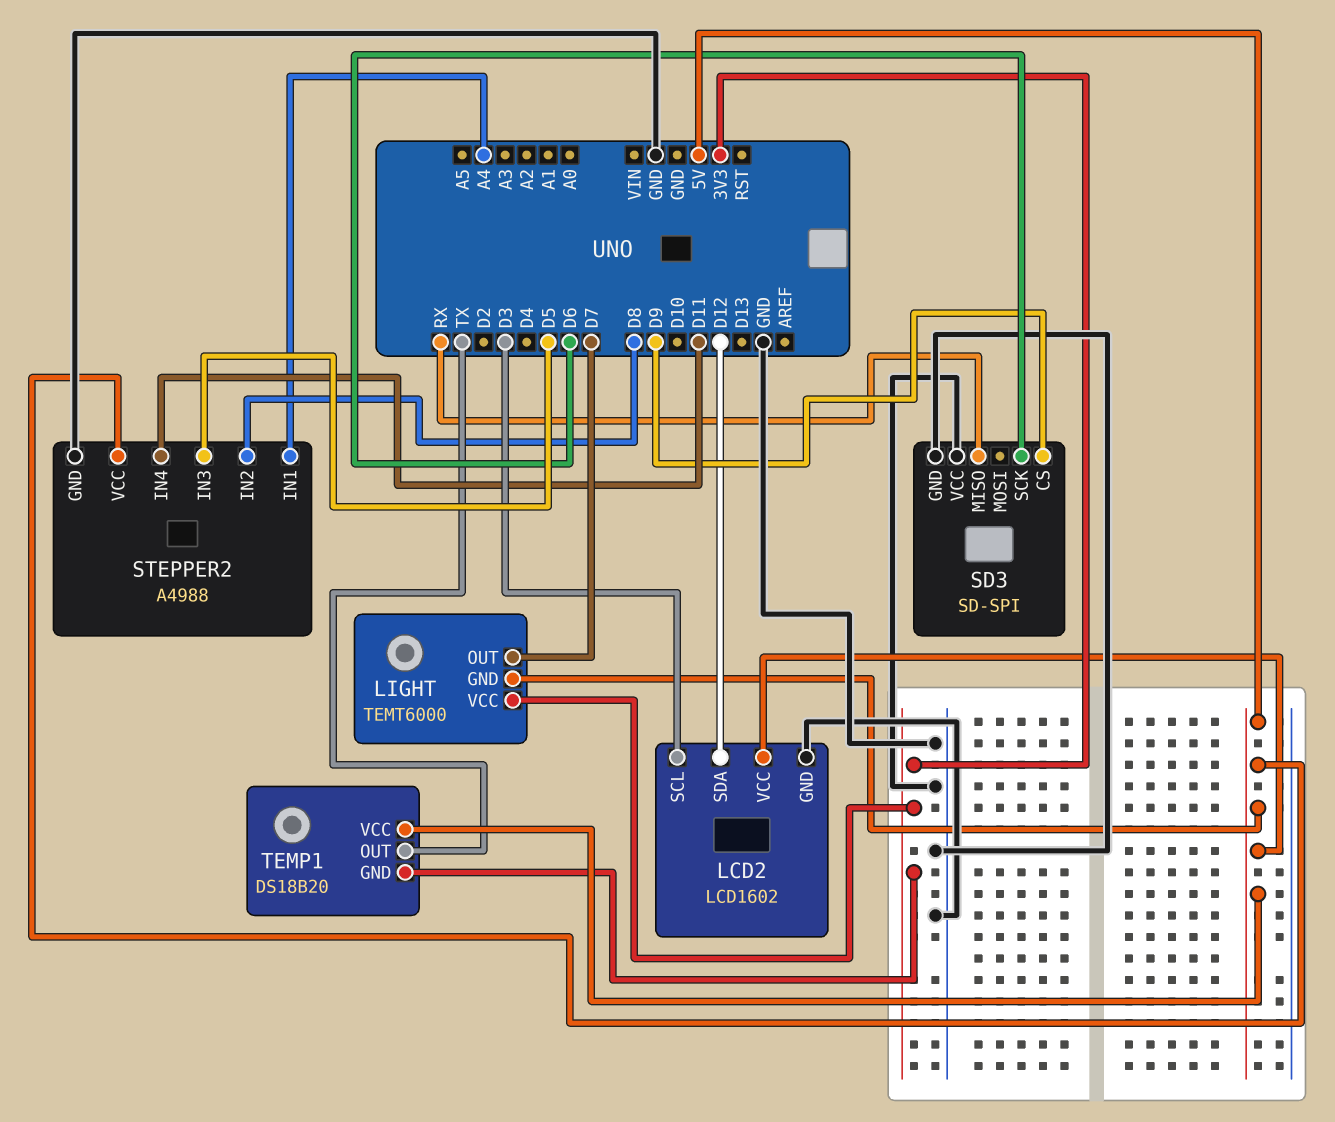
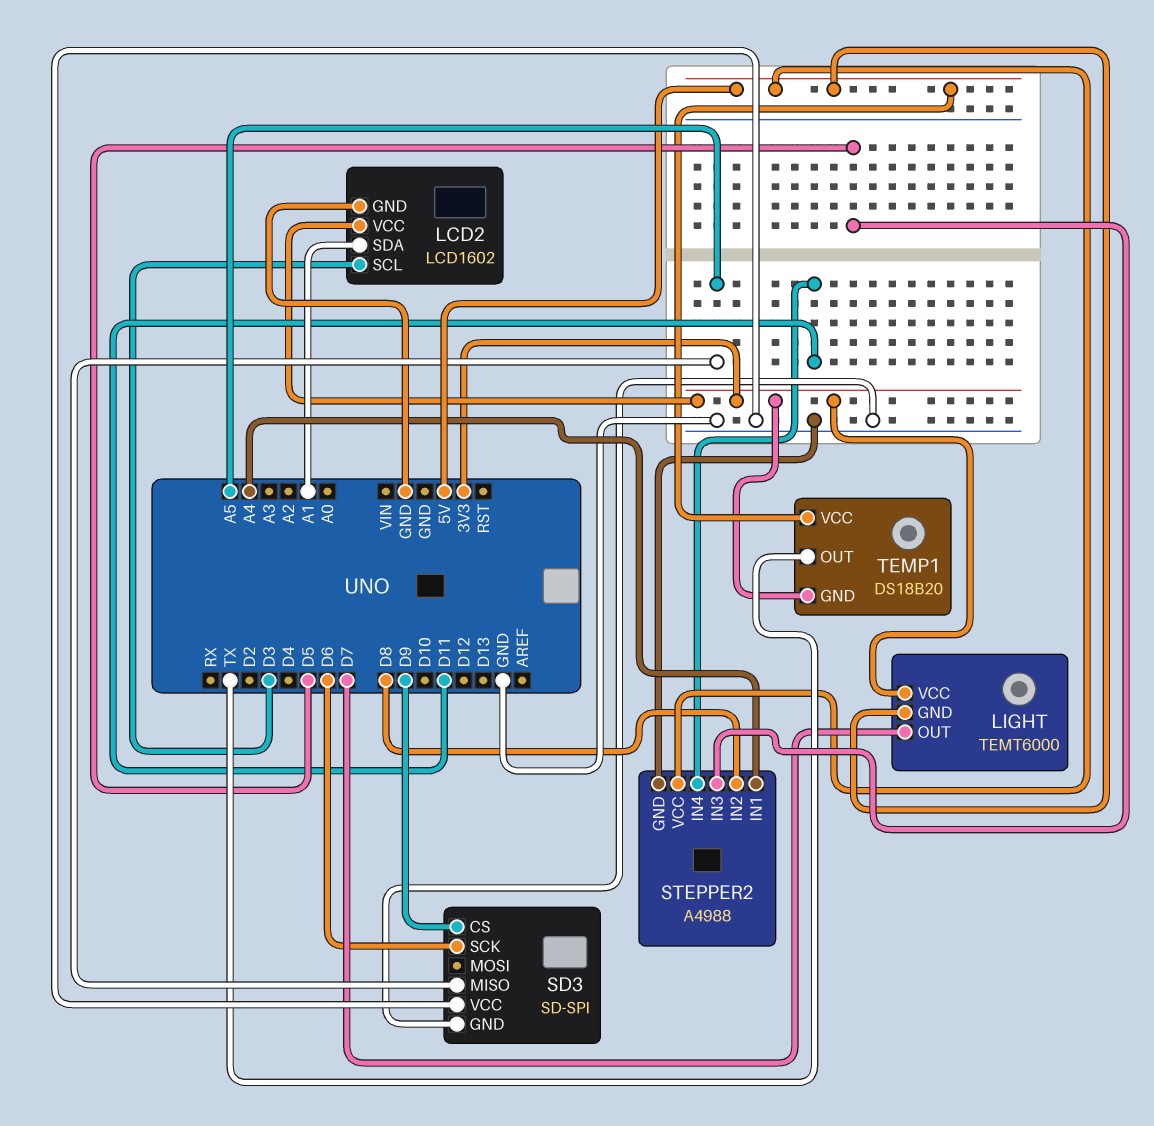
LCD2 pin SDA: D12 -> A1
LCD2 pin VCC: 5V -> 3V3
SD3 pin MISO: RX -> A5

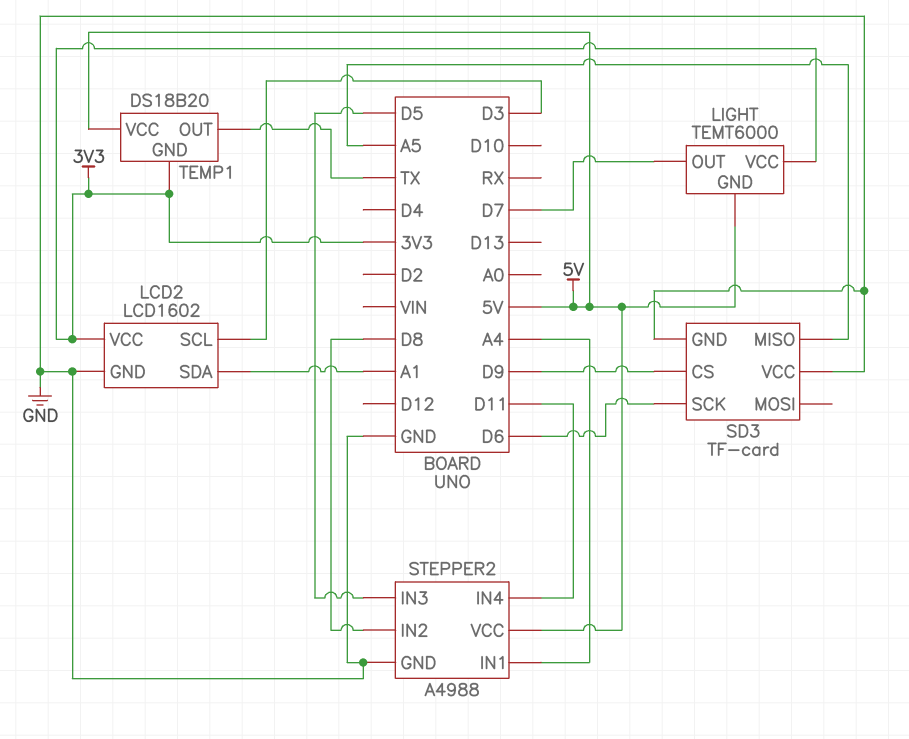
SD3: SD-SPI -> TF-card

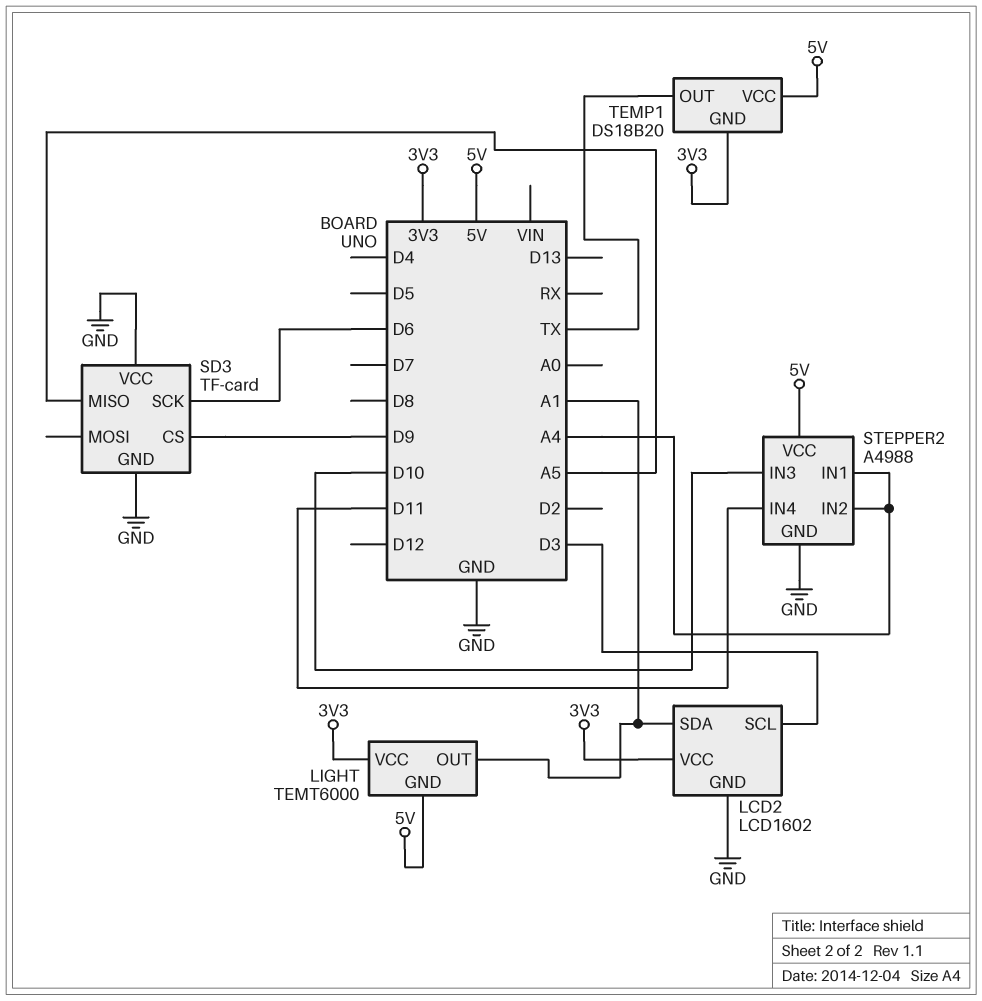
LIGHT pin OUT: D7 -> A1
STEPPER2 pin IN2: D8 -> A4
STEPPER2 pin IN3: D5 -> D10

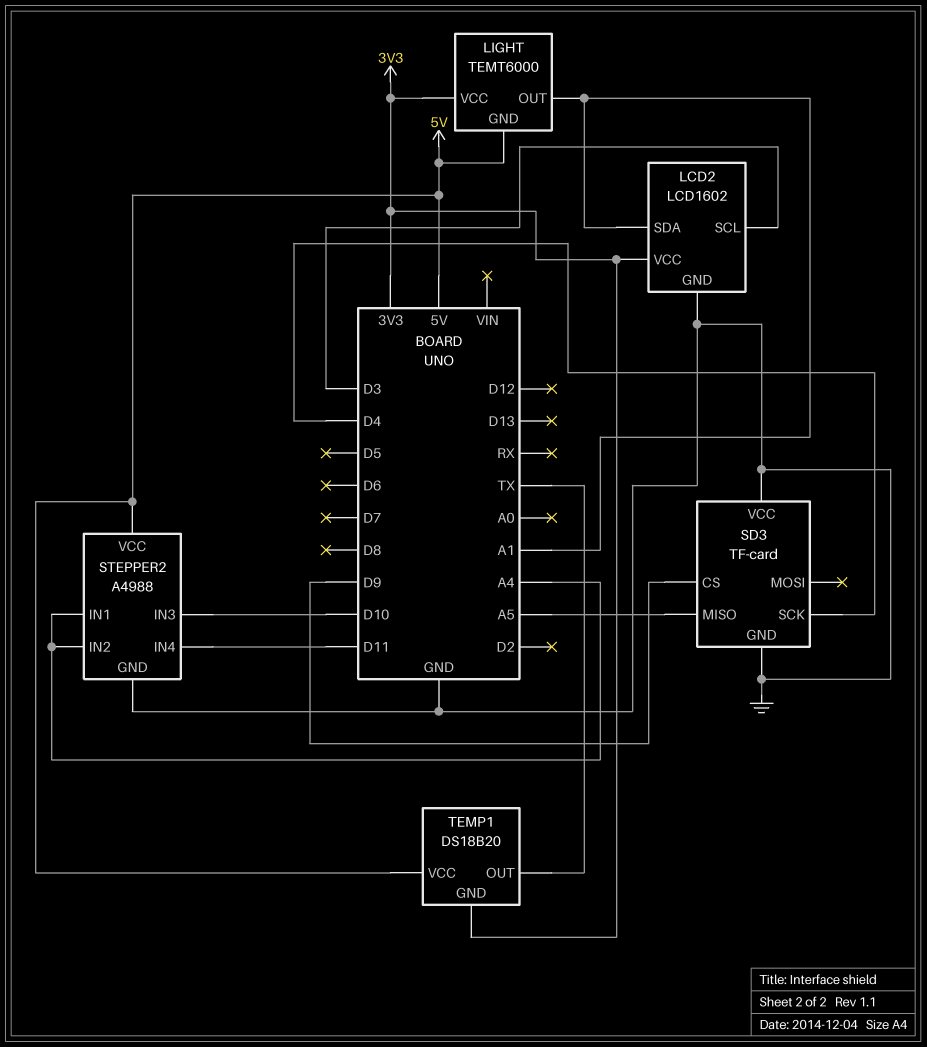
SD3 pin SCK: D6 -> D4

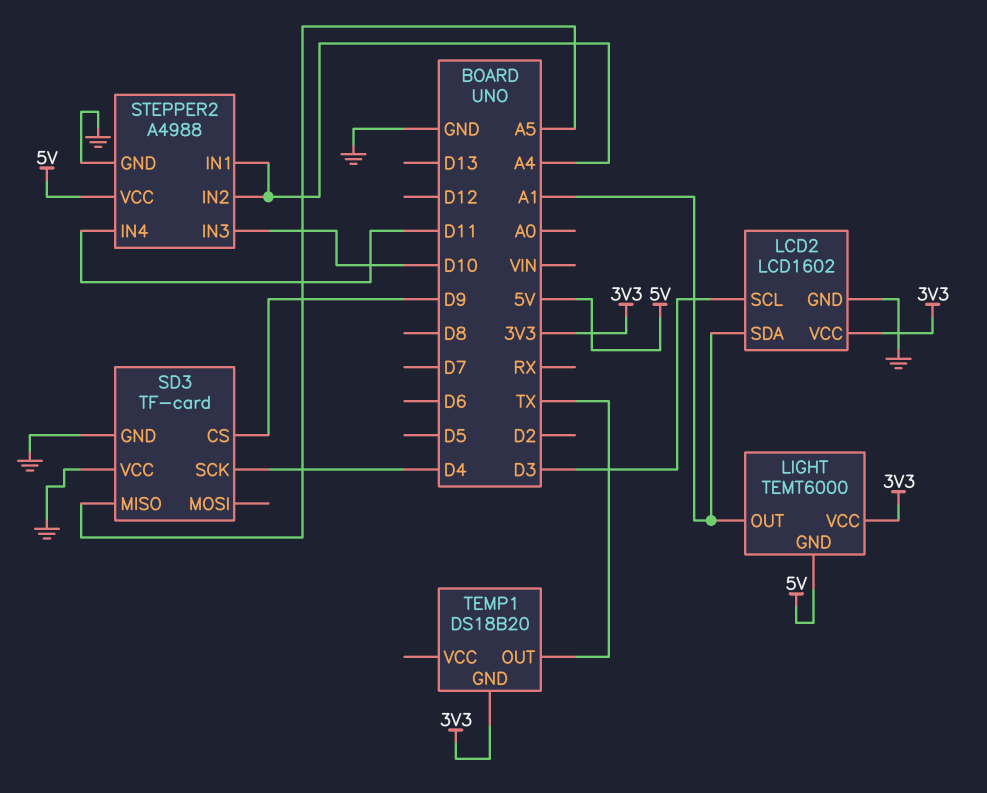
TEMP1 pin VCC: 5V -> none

------------------------------------------------------------------------

To do: Since pictures are not part of the copy, set down only the remaining data exactly.

Solution for this task:
LCD2 pin SDA: D12 -> A1
LCD2 pin VCC: 5V -> 3V3
SD3 pin MISO: RX -> A5

SD3: SD-SPI -> TF-card

LIGHT pin OUT: D7 -> A1
STEPPER2 pin IN2: D8 -> A4
STEPPER2 pin IN3: D5 -> D10

SD3 pin SCK: D6 -> D4

TEMP1 pin VCC: 5V -> none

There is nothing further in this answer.